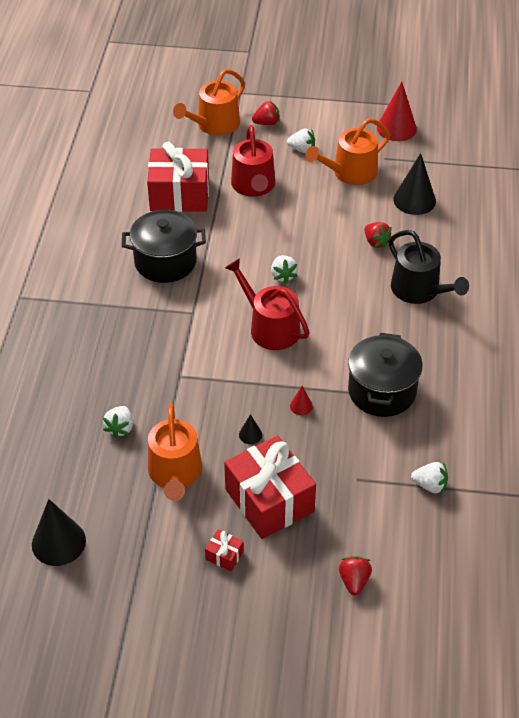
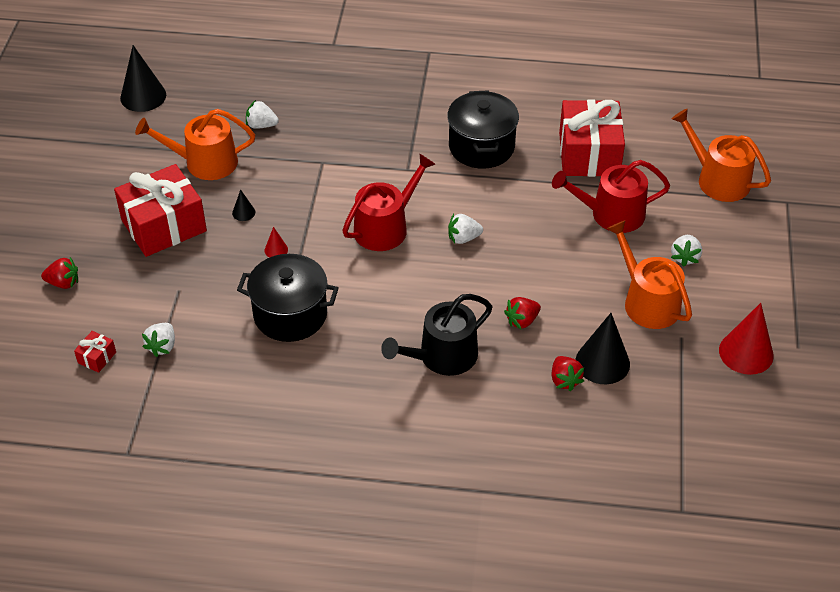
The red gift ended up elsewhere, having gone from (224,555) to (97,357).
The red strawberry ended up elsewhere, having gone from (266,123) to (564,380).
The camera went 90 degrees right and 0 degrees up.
************
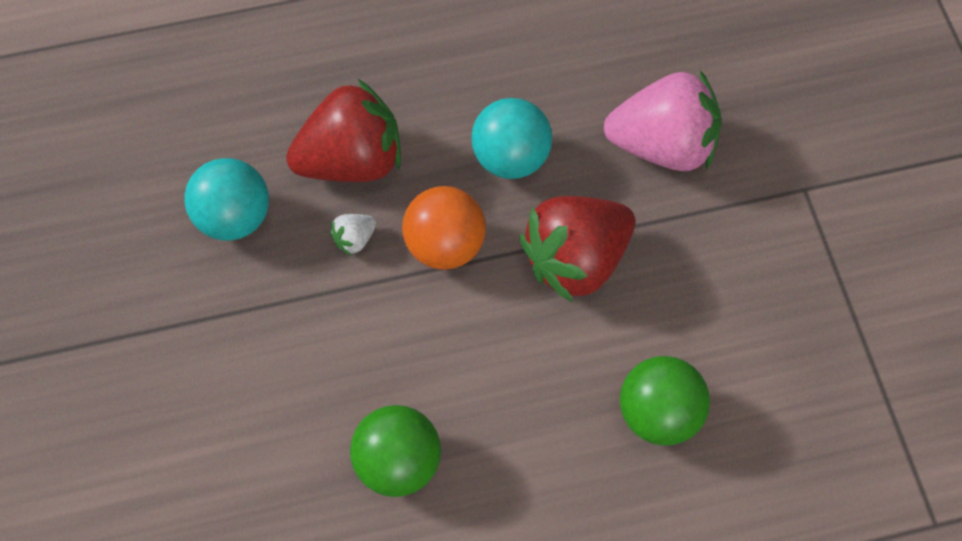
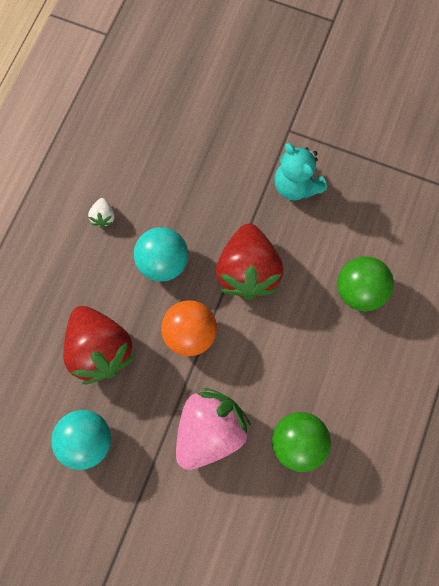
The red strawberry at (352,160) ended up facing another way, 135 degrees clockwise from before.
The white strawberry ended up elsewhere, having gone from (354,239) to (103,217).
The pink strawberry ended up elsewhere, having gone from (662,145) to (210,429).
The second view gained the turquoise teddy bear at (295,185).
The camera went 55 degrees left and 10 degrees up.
************
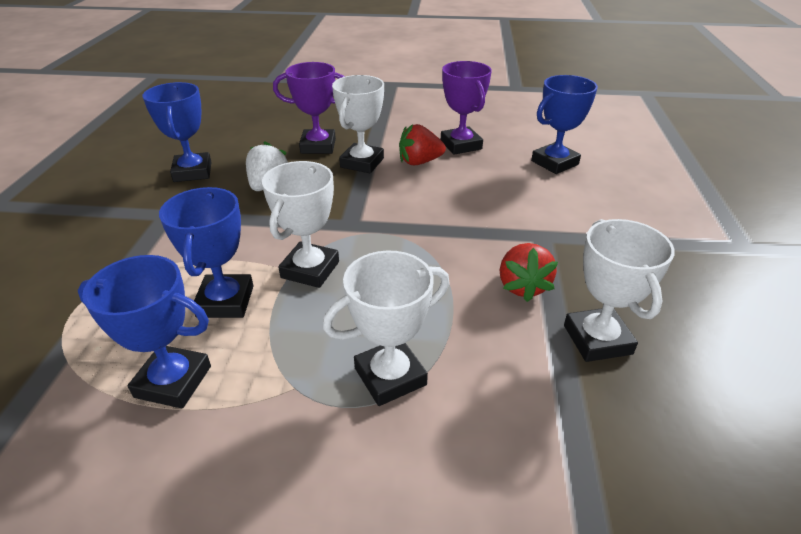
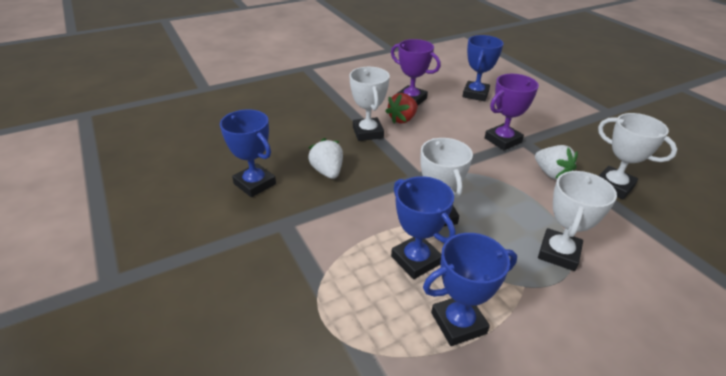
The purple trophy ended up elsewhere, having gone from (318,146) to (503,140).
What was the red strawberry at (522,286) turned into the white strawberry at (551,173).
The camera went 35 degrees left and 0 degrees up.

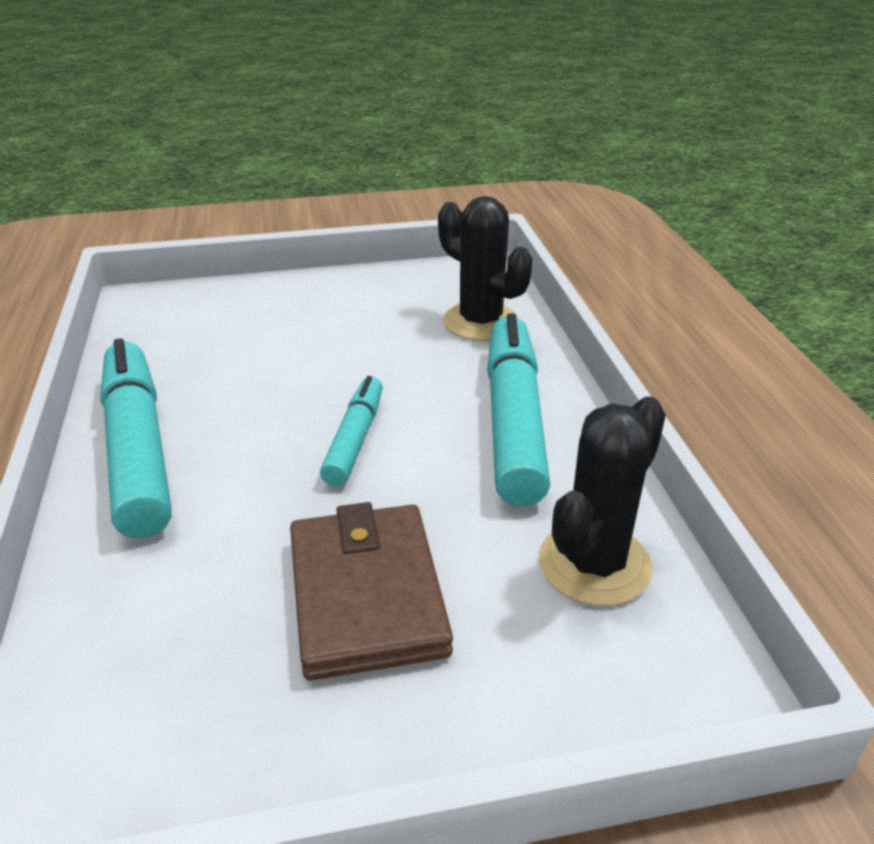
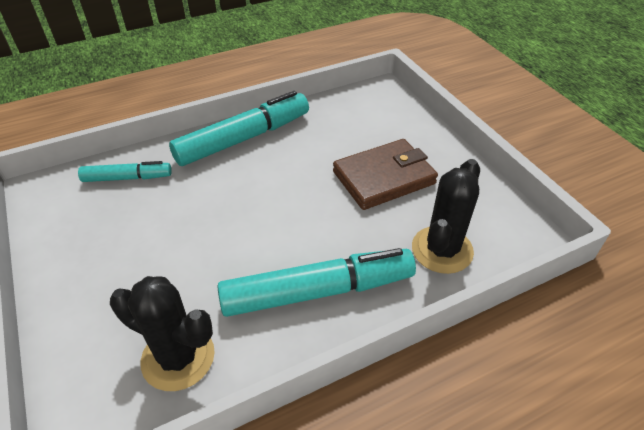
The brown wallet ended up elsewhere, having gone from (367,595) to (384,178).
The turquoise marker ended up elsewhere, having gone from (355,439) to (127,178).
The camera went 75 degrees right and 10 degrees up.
************
◆ **Problem details**
From the records above, give again only the part that opens with the line containing "What was the" and closes with the line containing "The camera went 75". Keep both ends but drop the pictures.

◆ **Task answer**
What was the red strawberry at (522,286) turned into the white strawberry at (551,173).
The camera went 35 degrees left and 0 degrees up.

The brown wallet ended up elsewhere, having gone from (367,595) to (384,178).
The turquoise marker ended up elsewhere, having gone from (355,439) to (127,178).
The camera went 75 degrees right and 10 degrees up.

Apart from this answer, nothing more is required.